** Opening MATERIAL PROVIDED block **

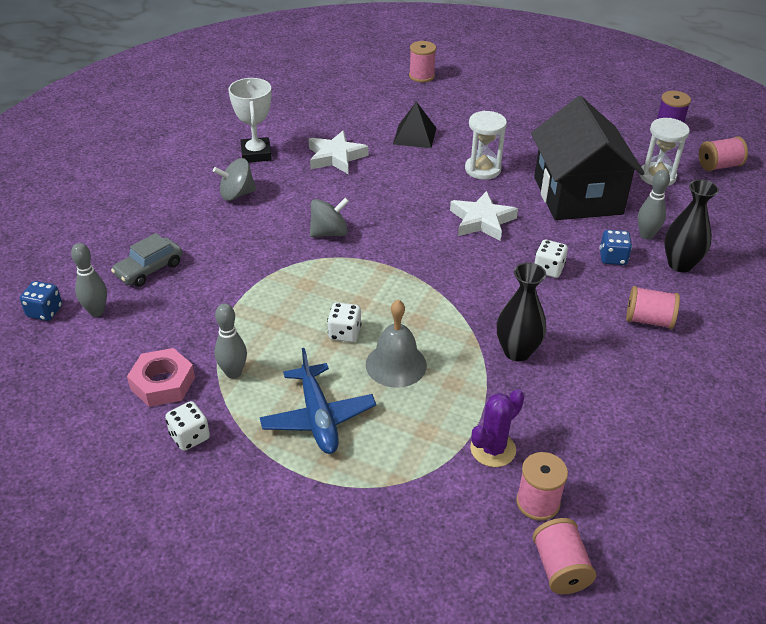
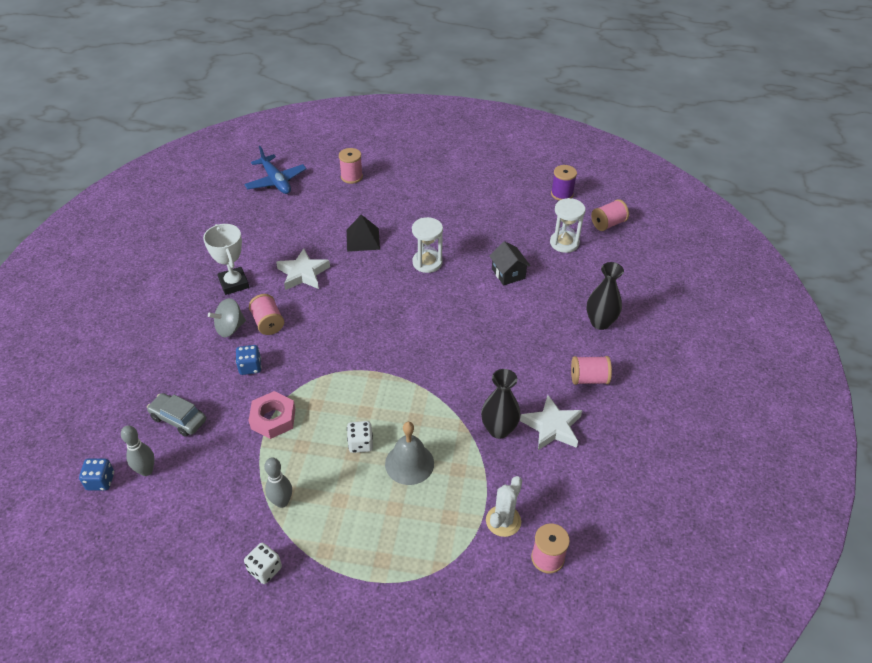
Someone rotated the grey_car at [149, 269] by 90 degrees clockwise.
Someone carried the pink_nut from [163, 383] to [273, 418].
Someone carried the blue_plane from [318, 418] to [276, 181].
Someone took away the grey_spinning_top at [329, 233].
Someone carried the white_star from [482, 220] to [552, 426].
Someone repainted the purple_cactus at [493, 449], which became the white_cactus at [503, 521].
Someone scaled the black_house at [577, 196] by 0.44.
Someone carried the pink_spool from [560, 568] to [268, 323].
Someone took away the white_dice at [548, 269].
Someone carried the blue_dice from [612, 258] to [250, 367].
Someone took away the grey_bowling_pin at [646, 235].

** Closing MATERIAL PROVIDED block **
** Opening MATERIAL PROVIDED block **

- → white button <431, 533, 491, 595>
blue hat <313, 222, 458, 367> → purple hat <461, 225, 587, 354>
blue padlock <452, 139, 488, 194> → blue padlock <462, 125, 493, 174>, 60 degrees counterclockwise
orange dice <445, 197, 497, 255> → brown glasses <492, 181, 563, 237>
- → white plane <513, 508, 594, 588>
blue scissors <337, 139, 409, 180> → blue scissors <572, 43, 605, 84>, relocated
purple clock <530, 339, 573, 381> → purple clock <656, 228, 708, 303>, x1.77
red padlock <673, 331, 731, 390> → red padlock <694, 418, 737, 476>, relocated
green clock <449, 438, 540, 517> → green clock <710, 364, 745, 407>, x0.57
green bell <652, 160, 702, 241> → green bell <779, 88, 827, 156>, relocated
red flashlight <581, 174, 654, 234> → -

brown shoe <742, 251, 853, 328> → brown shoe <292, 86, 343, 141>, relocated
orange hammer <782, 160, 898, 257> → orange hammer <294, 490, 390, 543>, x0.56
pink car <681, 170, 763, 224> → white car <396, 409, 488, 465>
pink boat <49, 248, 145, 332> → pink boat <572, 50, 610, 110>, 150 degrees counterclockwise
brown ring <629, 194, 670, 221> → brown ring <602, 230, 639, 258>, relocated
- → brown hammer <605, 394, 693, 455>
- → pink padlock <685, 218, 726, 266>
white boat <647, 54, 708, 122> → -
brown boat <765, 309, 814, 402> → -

** Closing MATERIAL PROVIDED block **
** Opening MATERIAL PROVIDED block **

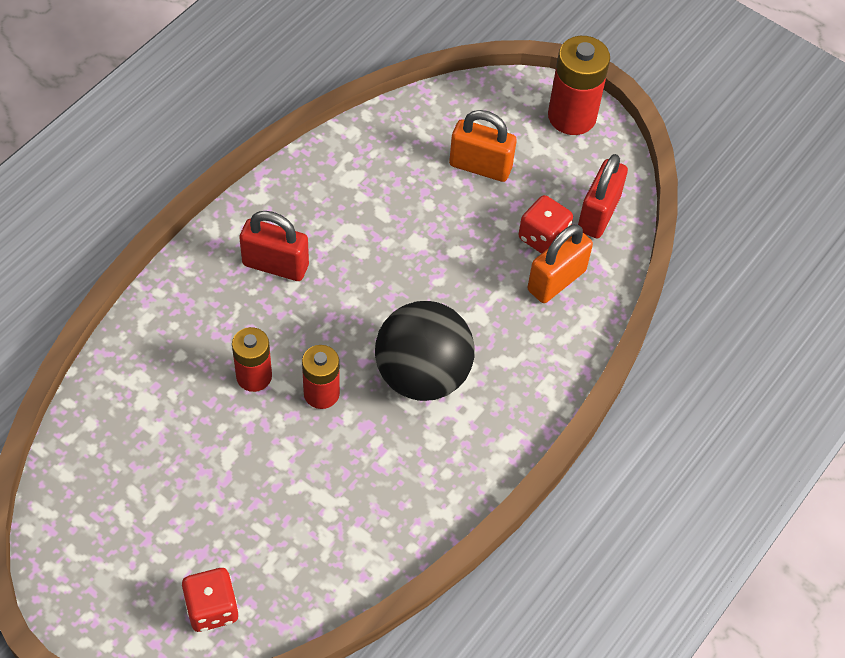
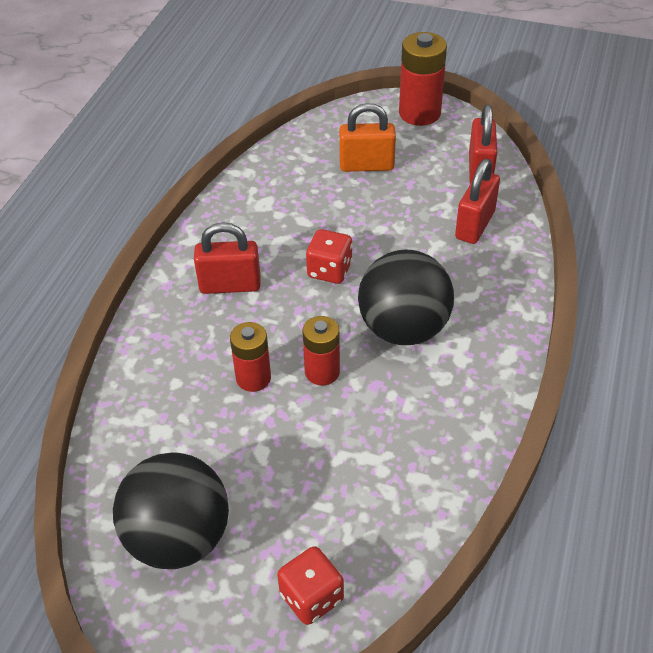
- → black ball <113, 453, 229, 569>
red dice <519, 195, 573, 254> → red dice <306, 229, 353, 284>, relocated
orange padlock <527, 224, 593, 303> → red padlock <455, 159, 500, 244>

** Closing MATERIAL PROVIDED block **

THE PROBLEM. Could you set down, word for word, only the lines above from the line with "red padlock <673, 331, 731, 390>" to the line with "green bell <652, 160, 702, 241>", including both?

ANSWER SECTION.
red padlock <673, 331, 731, 390> → red padlock <694, 418, 737, 476>, relocated
green clock <449, 438, 540, 517> → green clock <710, 364, 745, 407>, x0.57
green bell <652, 160, 702, 241> → green bell <779, 88, 827, 156>, relocated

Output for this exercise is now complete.